───── Collected material
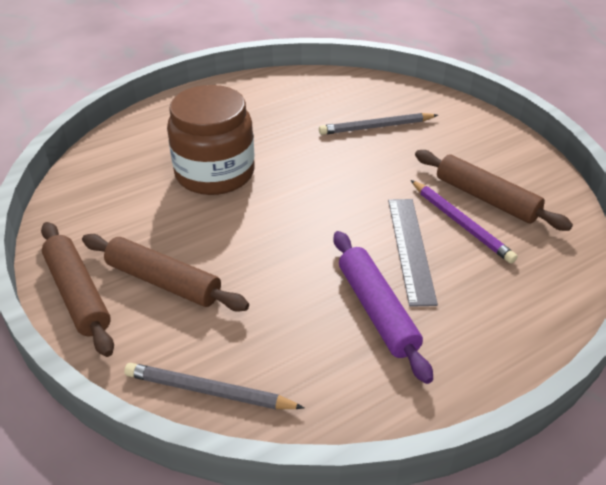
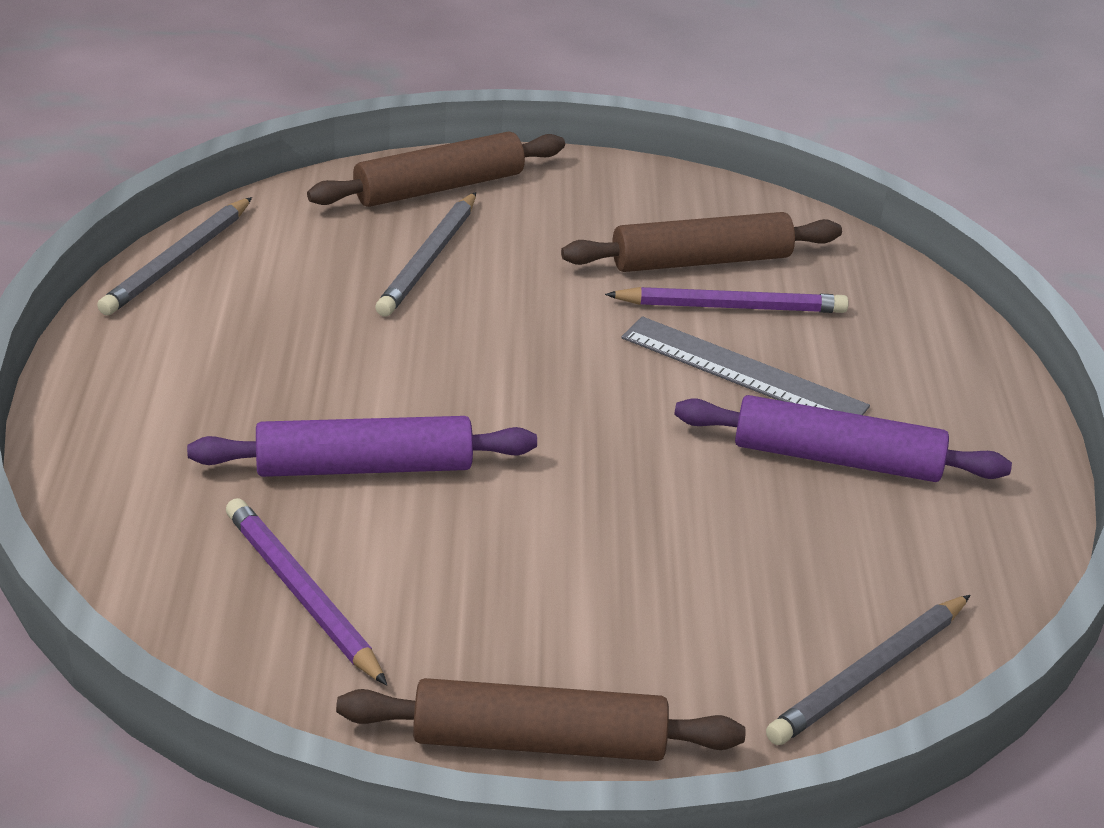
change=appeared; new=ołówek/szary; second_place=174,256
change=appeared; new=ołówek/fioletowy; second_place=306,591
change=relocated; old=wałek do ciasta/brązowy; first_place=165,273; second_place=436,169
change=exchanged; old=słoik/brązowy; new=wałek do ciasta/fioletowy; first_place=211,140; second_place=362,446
──────────
- Exercise:
Output the full listing verbatim; pictures stay out.

- Reply:
change=appeared; new=ołówek/szary; second_place=174,256
change=appeared; new=ołówek/fioletowy; second_place=306,591
change=relocated; old=wałek do ciasta/brązowy; first_place=165,273; second_place=436,169
change=exchanged; old=słoik/brązowy; new=wałek do ciasta/fioletowy; first_place=211,140; second_place=362,446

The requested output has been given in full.